** Opening Data supplied block **

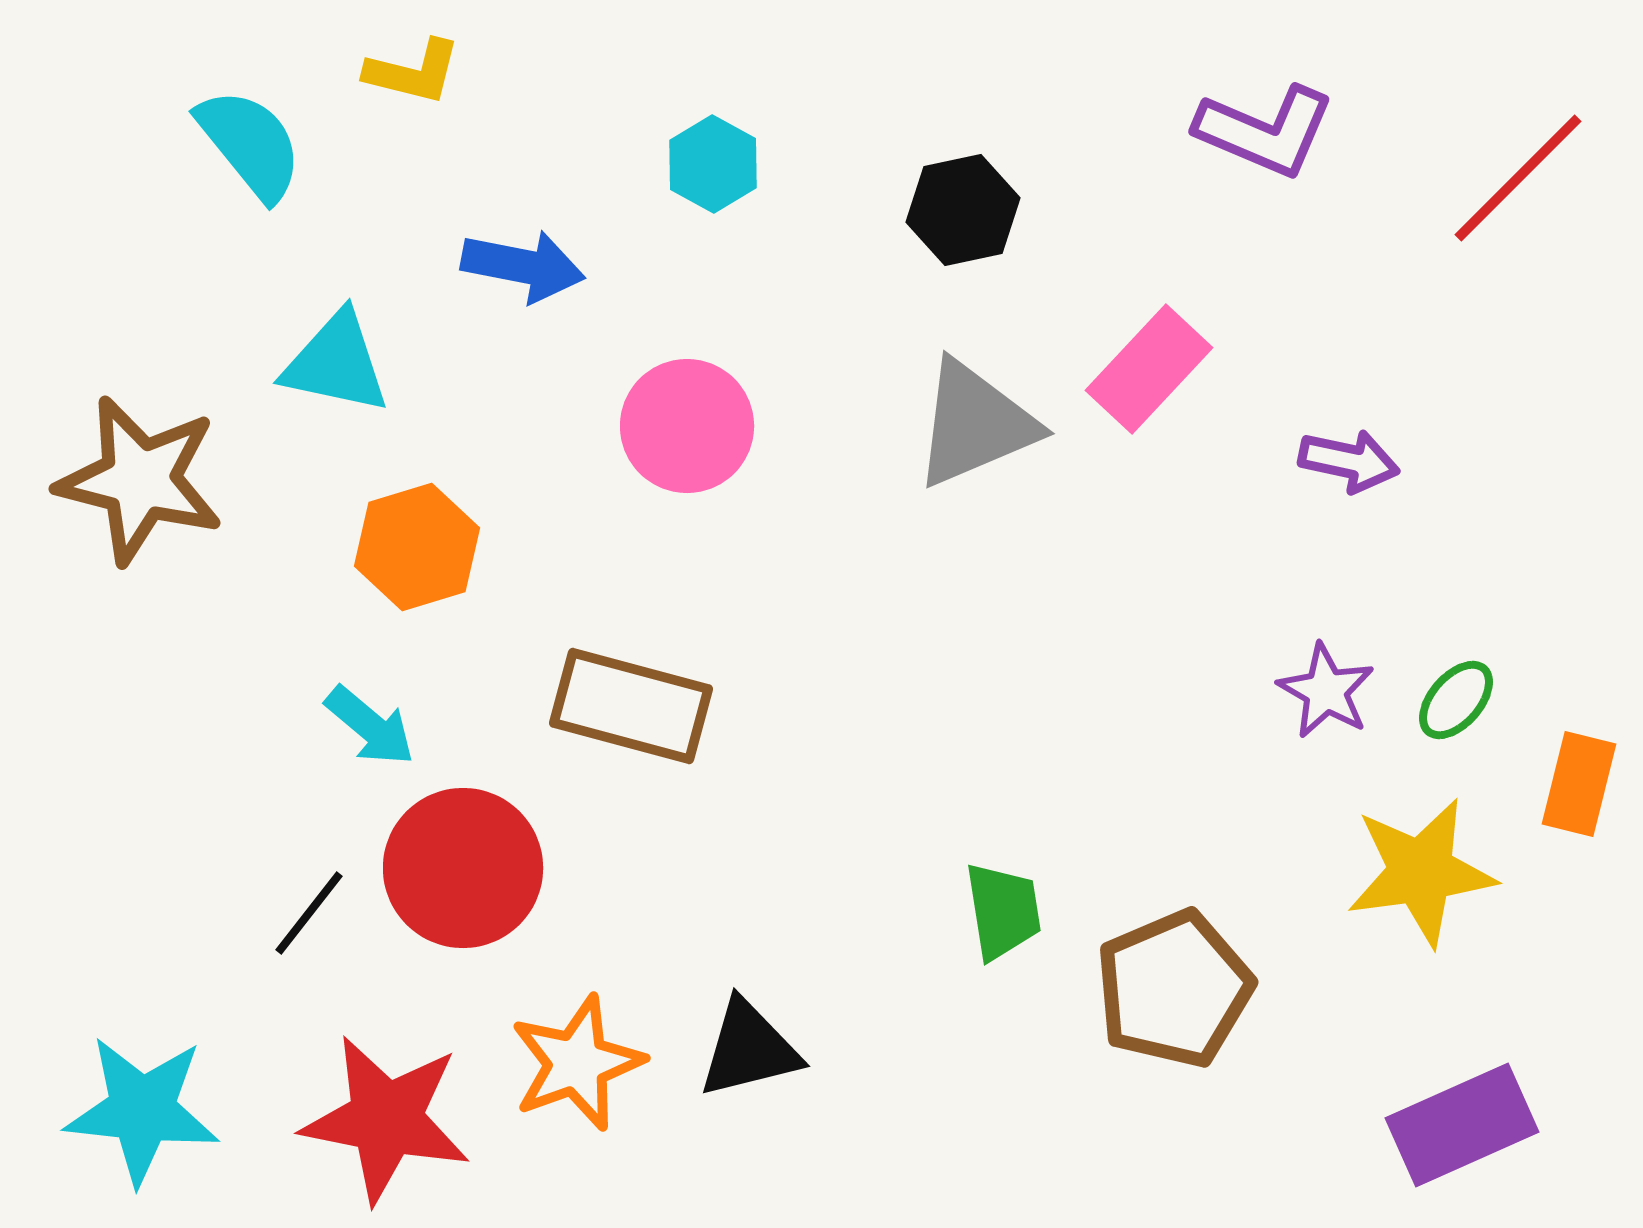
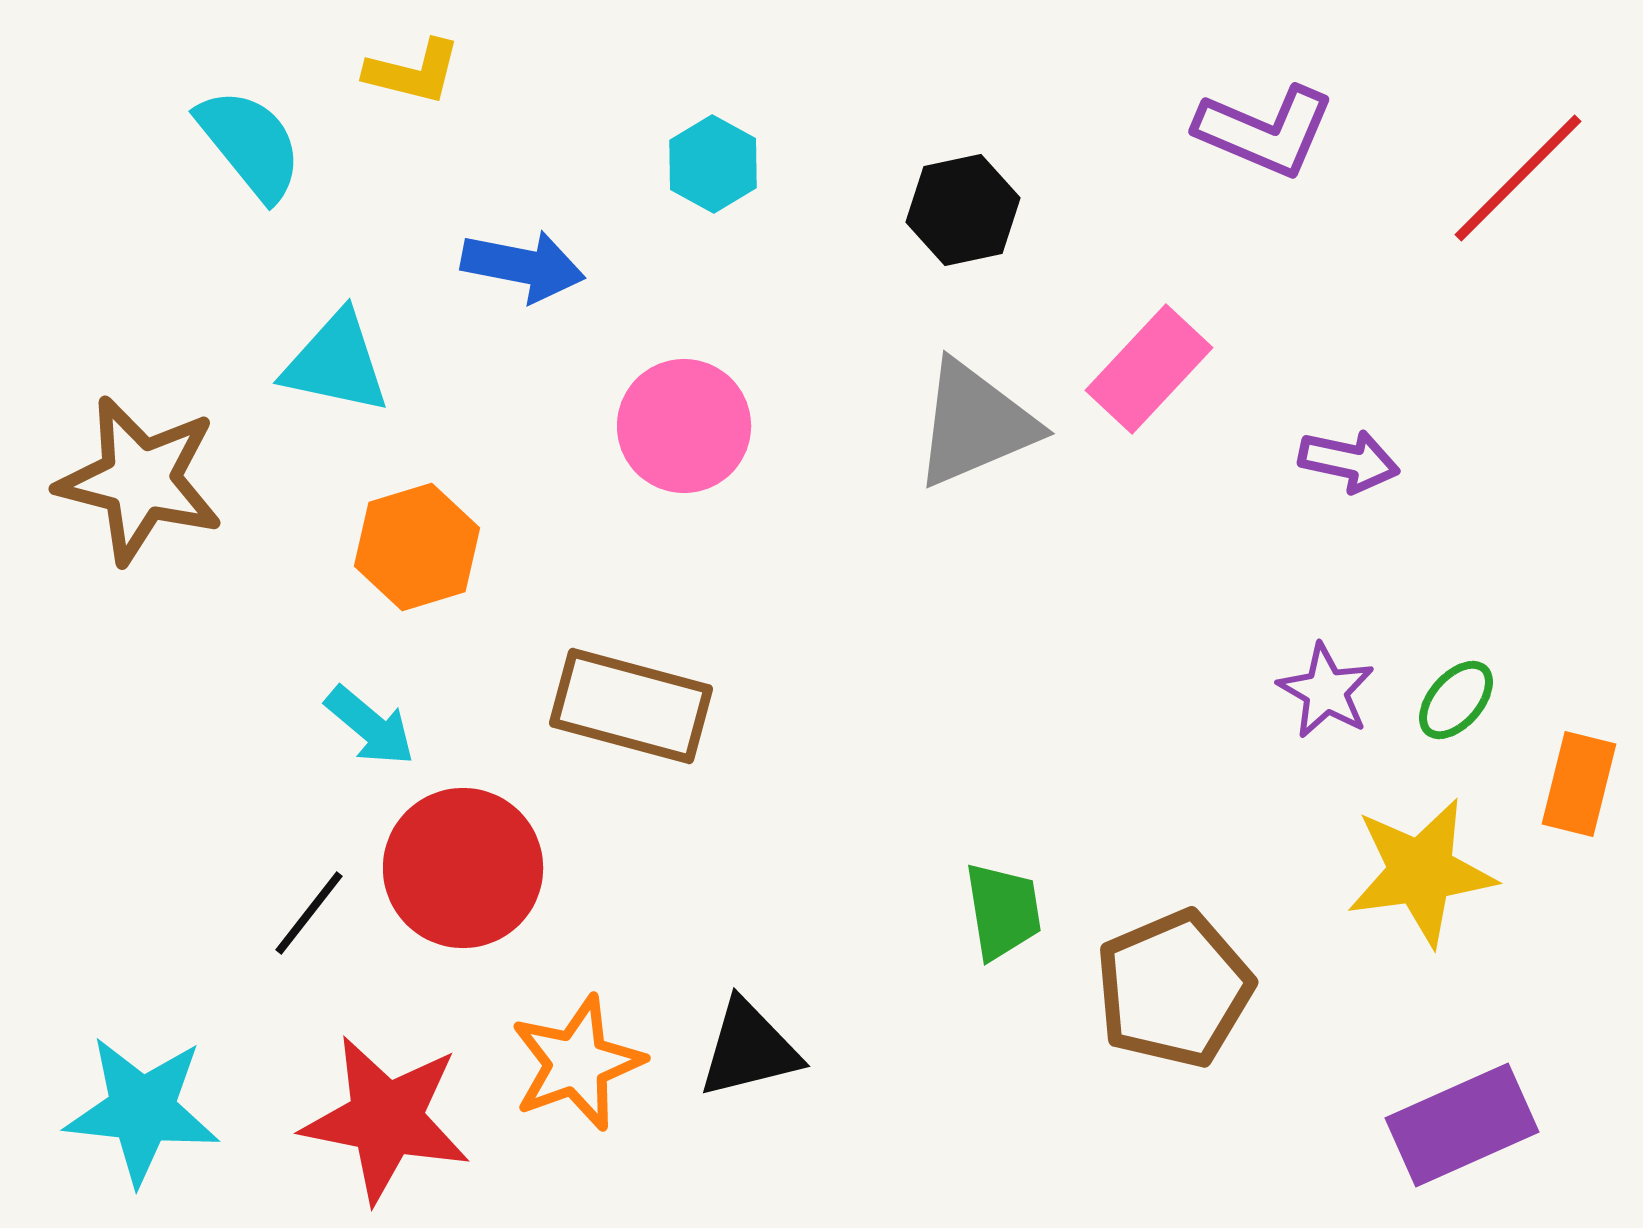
pink circle: moved 3 px left
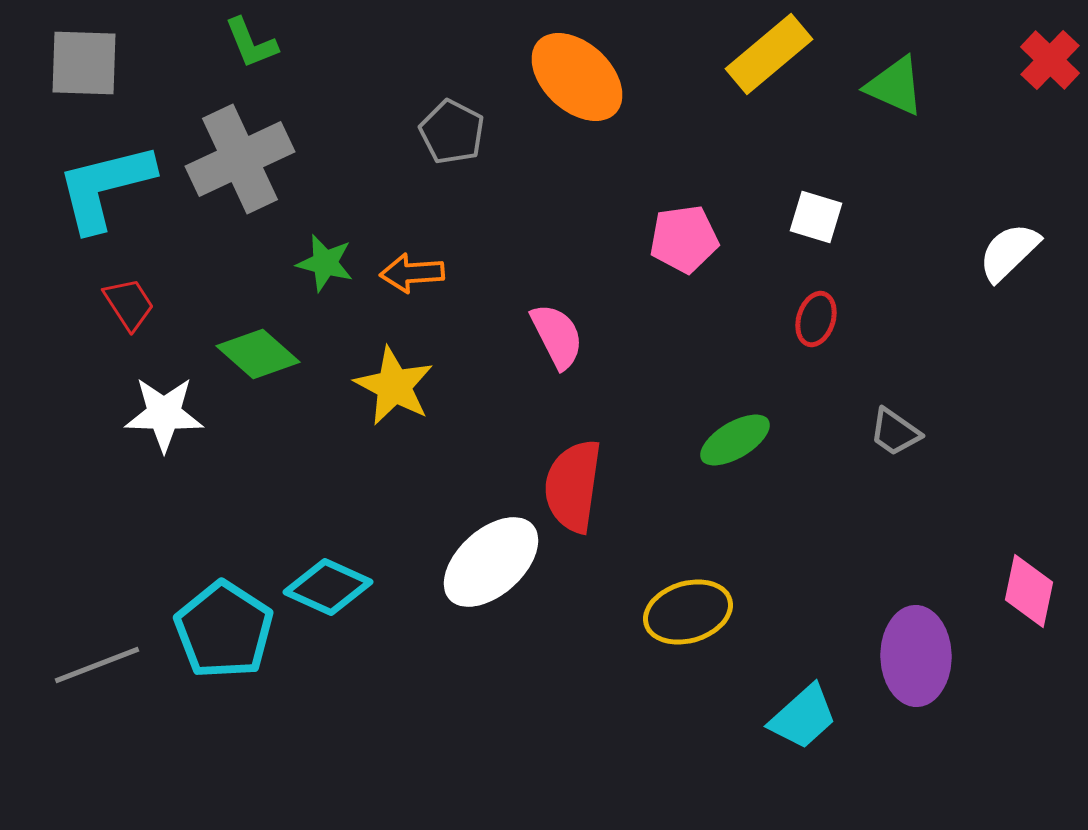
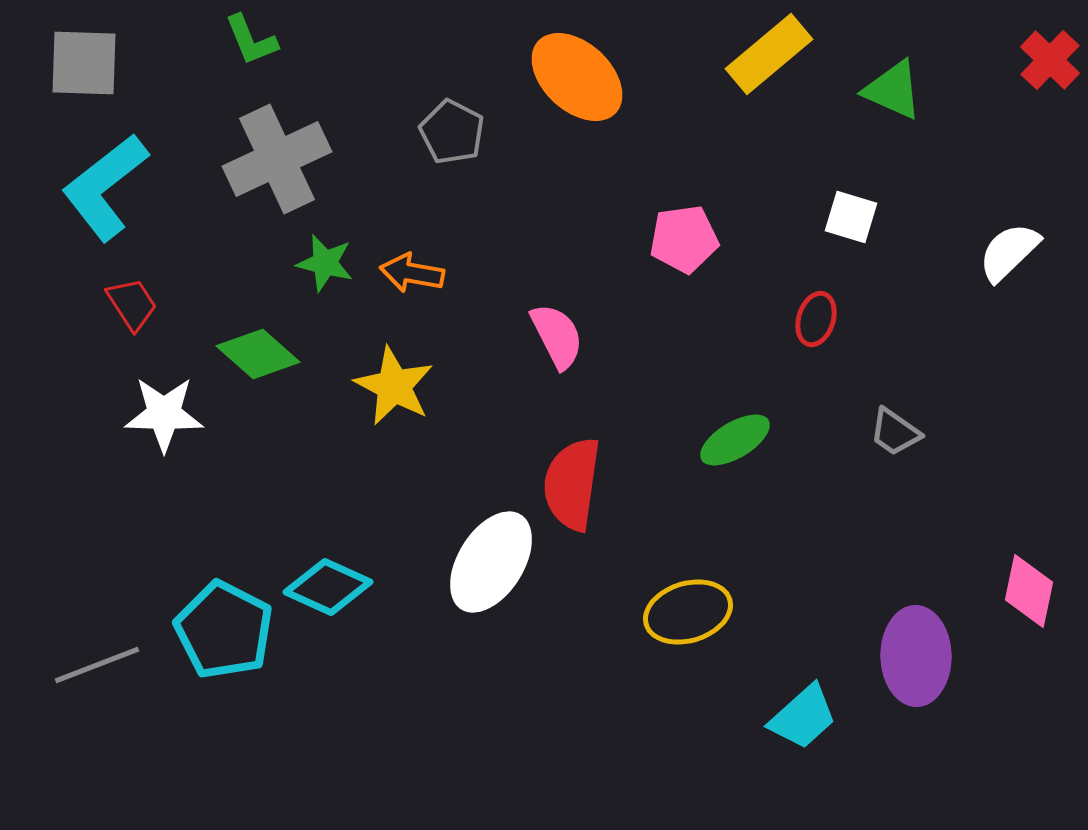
green L-shape: moved 3 px up
green triangle: moved 2 px left, 4 px down
gray cross: moved 37 px right
cyan L-shape: rotated 24 degrees counterclockwise
white square: moved 35 px right
orange arrow: rotated 14 degrees clockwise
red trapezoid: moved 3 px right
red semicircle: moved 1 px left, 2 px up
white ellipse: rotated 16 degrees counterclockwise
cyan pentagon: rotated 6 degrees counterclockwise
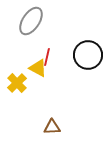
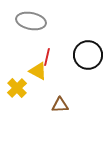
gray ellipse: rotated 68 degrees clockwise
yellow triangle: moved 3 px down
yellow cross: moved 5 px down
brown triangle: moved 8 px right, 22 px up
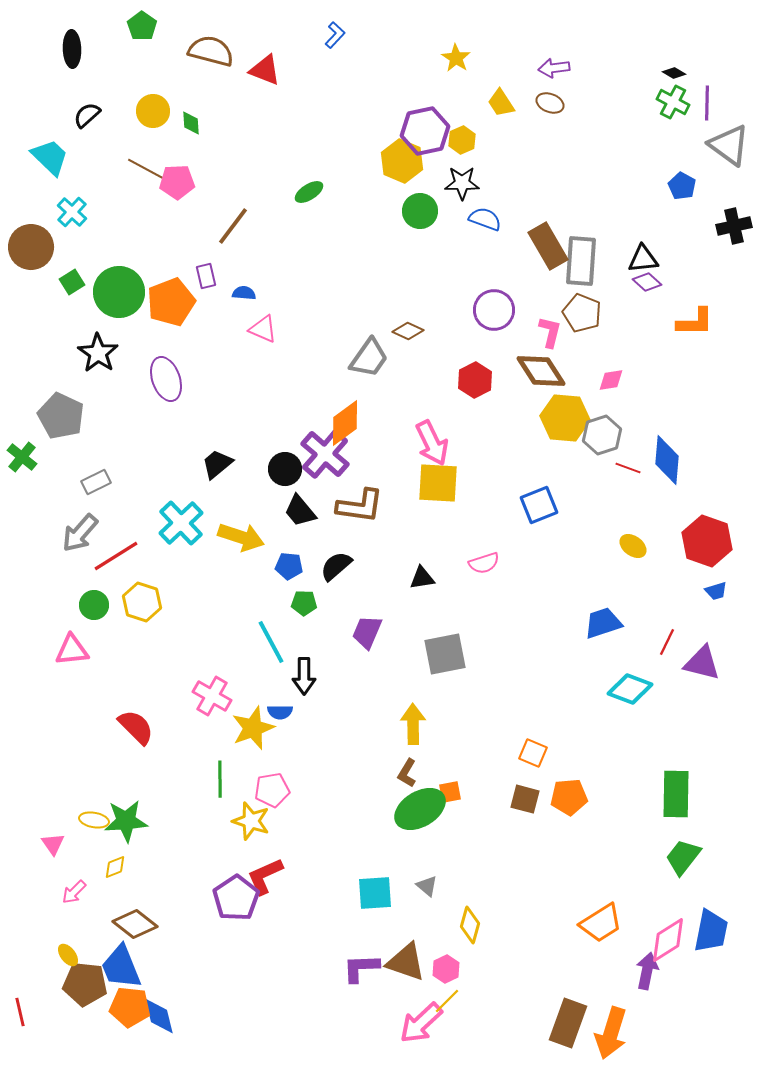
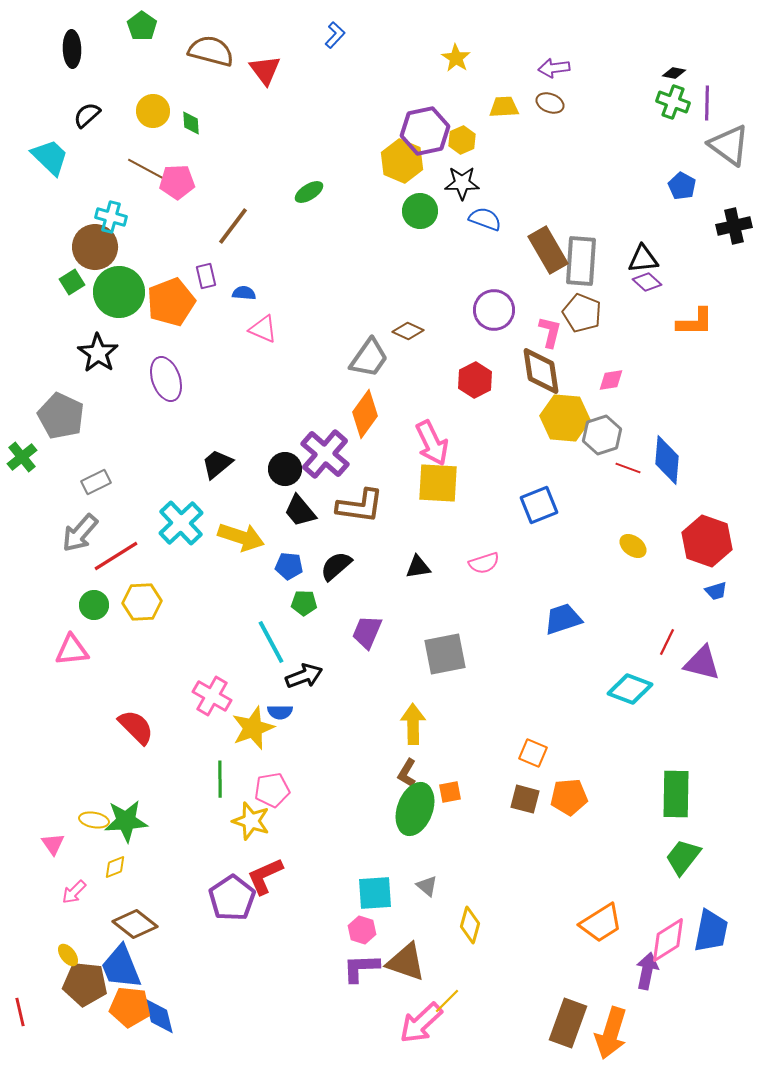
red triangle at (265, 70): rotated 32 degrees clockwise
black diamond at (674, 73): rotated 20 degrees counterclockwise
green cross at (673, 102): rotated 8 degrees counterclockwise
yellow trapezoid at (501, 103): moved 3 px right, 4 px down; rotated 120 degrees clockwise
cyan cross at (72, 212): moved 39 px right, 5 px down; rotated 28 degrees counterclockwise
brown rectangle at (548, 246): moved 4 px down
brown circle at (31, 247): moved 64 px right
brown diamond at (541, 371): rotated 24 degrees clockwise
orange diamond at (345, 423): moved 20 px right, 9 px up; rotated 18 degrees counterclockwise
green cross at (22, 457): rotated 12 degrees clockwise
black triangle at (422, 578): moved 4 px left, 11 px up
yellow hexagon at (142, 602): rotated 21 degrees counterclockwise
blue trapezoid at (603, 623): moved 40 px left, 4 px up
black arrow at (304, 676): rotated 111 degrees counterclockwise
green ellipse at (420, 809): moved 5 px left; rotated 39 degrees counterclockwise
purple pentagon at (236, 898): moved 4 px left
pink hexagon at (446, 969): moved 84 px left, 39 px up; rotated 16 degrees counterclockwise
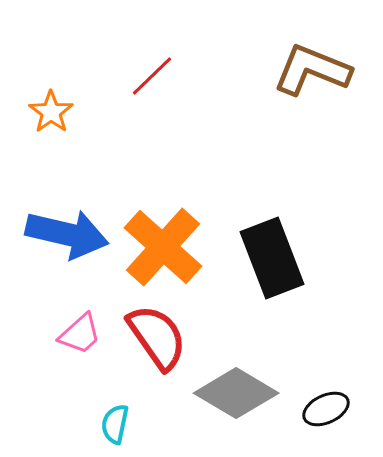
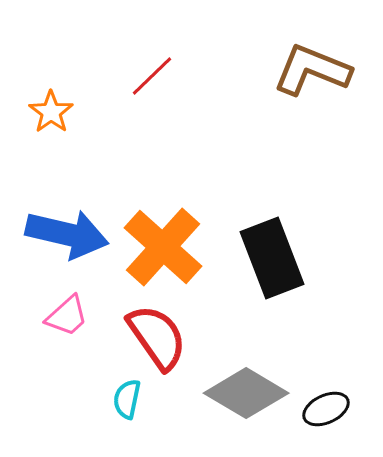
pink trapezoid: moved 13 px left, 18 px up
gray diamond: moved 10 px right
cyan semicircle: moved 12 px right, 25 px up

** Closing Data supplied block **

- [Task statement]:
In the material above, find every line with the word "cyan" and show it.

- [Solution for this task]:
cyan L-shape: rotated 24 degrees counterclockwise
cyan pentagon: rotated 6 degrees counterclockwise
cyan cross at (72, 212): moved 39 px right, 5 px down; rotated 28 degrees counterclockwise
cyan semicircle: moved 12 px right, 25 px up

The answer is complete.